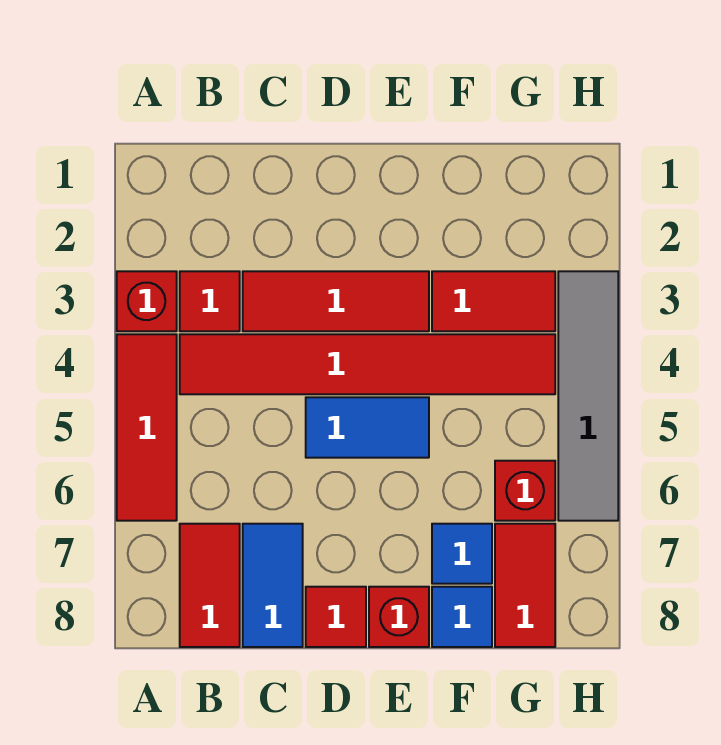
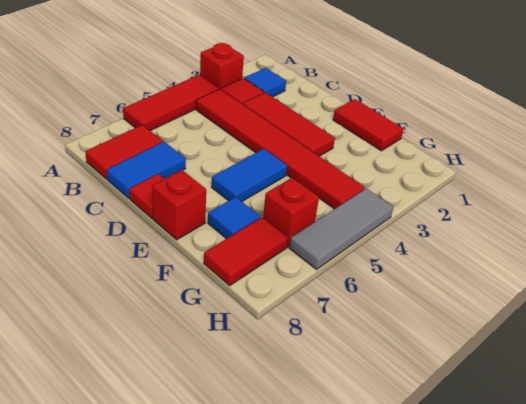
blue tile D5:E5 level 1 -> blue tile E5:E6 level 1
red tile F3:G3 level 1 -> red tile E1:F1 level 1
blue tile F8 level 1 -> blue tile B2 level 1
grey tile H3:H6 level 1 -> grey tile H4:H6 level 1

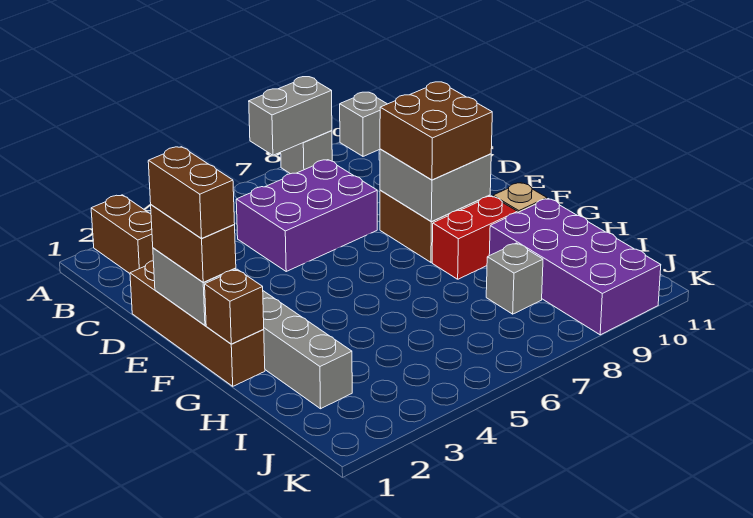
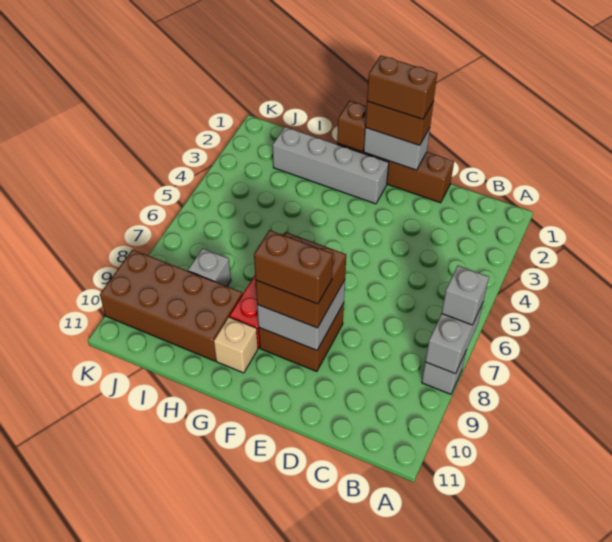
brown brick A2:B2 level 1 -> brown brick E9:F9 level 4
grey brick A10 level 1 -> grey brick A7 level 3
purple brick C5:D7 level 1 -> none
purple brick H9:K10 level 1 -> brown brick H9:K10 level 1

.....

Exact copies are needed of the line with "grey brick A10" and each line after it through the end of the material above.

EXERCISE RESPONSE:
grey brick A10 level 1 -> grey brick A7 level 3
purple brick C5:D7 level 1 -> none
purple brick H9:K10 level 1 -> brown brick H9:K10 level 1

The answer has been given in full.